What you have to do: From the data below, please reproduce exactly everything from the line that contains "purple arrow: moved" down to the line that contains "brown cross: moved 8 px left", with both ends included.

-- Data supplied follows --

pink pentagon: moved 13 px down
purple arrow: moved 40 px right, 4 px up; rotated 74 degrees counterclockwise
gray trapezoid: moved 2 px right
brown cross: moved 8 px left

-- Data supplied concluded --
-- Data supplied follows --

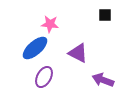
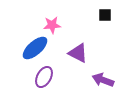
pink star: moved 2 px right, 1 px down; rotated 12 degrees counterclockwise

-- Data supplied concluded --

Response to the task:
purple arrow: moved 40 px right, 4 px up; rotated 74 degrees counterclockwise
gray trapezoid: moved 2 px right
brown cross: moved 8 px left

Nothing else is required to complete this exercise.